▶ _What you have to do_: Below are records. Return each one exactly as written.

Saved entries
____
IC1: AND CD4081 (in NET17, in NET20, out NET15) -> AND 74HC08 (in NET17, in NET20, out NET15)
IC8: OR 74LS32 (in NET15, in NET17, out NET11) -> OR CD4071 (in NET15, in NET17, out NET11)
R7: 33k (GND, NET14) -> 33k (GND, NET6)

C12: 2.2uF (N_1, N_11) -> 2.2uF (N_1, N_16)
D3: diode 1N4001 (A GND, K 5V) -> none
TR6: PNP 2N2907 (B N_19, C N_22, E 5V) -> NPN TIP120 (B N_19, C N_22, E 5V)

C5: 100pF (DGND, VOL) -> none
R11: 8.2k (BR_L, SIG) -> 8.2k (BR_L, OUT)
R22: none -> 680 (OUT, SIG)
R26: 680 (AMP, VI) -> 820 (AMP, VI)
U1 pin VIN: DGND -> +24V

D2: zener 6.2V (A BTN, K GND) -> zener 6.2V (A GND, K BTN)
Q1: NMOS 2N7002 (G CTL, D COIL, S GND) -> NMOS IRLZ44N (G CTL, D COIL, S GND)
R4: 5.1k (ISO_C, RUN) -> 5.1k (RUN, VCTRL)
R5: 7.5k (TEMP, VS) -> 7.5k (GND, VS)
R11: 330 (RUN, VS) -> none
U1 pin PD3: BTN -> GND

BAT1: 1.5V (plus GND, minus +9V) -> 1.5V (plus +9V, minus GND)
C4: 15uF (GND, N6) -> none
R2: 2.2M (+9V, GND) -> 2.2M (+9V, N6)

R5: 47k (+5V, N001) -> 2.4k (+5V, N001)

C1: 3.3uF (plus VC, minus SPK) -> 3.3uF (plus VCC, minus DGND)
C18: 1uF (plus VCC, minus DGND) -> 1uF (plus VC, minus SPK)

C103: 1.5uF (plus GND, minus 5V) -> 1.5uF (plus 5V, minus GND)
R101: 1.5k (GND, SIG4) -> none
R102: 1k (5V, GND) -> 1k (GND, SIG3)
____
▶ _Your response_:
IC1: AND CD4081 (in NET17, in NET20, out NET15) -> AND 74HC08 (in NET17, in NET20, out NET15)
IC8: OR 74LS32 (in NET15, in NET17, out NET11) -> OR CD4071 (in NET15, in NET17, out NET11)
R7: 33k (GND, NET14) -> 33k (GND, NET6)

C12: 2.2uF (N_1, N_11) -> 2.2uF (N_1, N_16)
D3: diode 1N4001 (A GND, K 5V) -> none
TR6: PNP 2N2907 (B N_19, C N_22, E 5V) -> NPN TIP120 (B N_19, C N_22, E 5V)

C5: 100pF (DGND, VOL) -> none
R11: 8.2k (BR_L, SIG) -> 8.2k (BR_L, OUT)
R22: none -> 680 (OUT, SIG)
R26: 680 (AMP, VI) -> 820 (AMP, VI)
U1 pin VIN: DGND -> +24V

D2: zener 6.2V (A BTN, K GND) -> zener 6.2V (A GND, K BTN)
Q1: NMOS 2N7002 (G CTL, D COIL, S GND) -> NMOS IRLZ44N (G CTL, D COIL, S GND)
R4: 5.1k (ISO_C, RUN) -> 5.1k (RUN, VCTRL)
R5: 7.5k (TEMP, VS) -> 7.5k (GND, VS)
R11: 330 (RUN, VS) -> none
U1 pin PD3: BTN -> GND

BAT1: 1.5V (plus GND, minus +9V) -> 1.5V (plus +9V, minus GND)
C4: 15uF (GND, N6) -> none
R2: 2.2M (+9V, GND) -> 2.2M (+9V, N6)

R5: 47k (+5V, N001) -> 2.4k (+5V, N001)

C1: 3.3uF (plus VC, minus SPK) -> 3.3uF (plus VCC, minus DGND)
C18: 1uF (plus VCC, minus DGND) -> 1uF (plus VC, minus SPK)

C103: 1.5uF (plus GND, minus 5V) -> 1.5uF (plus 5V, minus GND)
R101: 1.5k (GND, SIG4) -> none
R102: 1k (5V, GND) -> 1k (GND, SIG3)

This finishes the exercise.